## Exercise
Rewrite the lines from the start of the records through the line containing "Peakposition (320, 34)" as a JSON list of strings, one string per line, leaving out any blank lines.

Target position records
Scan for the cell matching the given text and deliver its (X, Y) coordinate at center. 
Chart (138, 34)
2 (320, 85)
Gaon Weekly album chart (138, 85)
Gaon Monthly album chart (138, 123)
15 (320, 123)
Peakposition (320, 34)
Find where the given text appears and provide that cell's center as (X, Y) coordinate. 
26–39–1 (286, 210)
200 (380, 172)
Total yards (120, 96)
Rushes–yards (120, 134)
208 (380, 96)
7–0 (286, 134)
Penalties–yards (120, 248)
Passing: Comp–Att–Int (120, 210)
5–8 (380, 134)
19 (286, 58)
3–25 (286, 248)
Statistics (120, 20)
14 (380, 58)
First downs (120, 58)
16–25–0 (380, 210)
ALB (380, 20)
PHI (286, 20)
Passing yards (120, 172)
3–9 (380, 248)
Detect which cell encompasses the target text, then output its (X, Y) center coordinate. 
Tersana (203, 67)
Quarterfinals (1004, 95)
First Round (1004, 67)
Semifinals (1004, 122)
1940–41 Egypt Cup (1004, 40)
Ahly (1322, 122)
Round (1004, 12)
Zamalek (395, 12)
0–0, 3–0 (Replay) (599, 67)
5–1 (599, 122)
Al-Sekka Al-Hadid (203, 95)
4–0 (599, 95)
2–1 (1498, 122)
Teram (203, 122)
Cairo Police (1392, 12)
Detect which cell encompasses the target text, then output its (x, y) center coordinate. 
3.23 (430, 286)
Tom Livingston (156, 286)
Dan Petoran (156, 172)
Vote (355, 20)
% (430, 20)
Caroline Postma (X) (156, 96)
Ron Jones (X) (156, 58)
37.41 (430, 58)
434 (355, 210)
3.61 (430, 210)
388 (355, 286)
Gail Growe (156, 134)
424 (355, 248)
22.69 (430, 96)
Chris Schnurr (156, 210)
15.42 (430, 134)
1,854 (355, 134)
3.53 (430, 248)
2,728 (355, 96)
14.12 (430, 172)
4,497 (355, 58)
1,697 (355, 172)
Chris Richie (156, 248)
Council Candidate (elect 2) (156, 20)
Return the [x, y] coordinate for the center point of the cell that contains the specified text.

## Exercise output
[
  "Scan for the cell matching the given text and deliver its (X, Y) coordinate at center. ",
  "Chart (138, 34)",
  "2 (320, 85)",
  "Gaon Weekly album chart (138, 85)",
  "Gaon Monthly album chart (138, 123)",
  "15 (320, 123)",
  "Peakposition (320, 34)"
]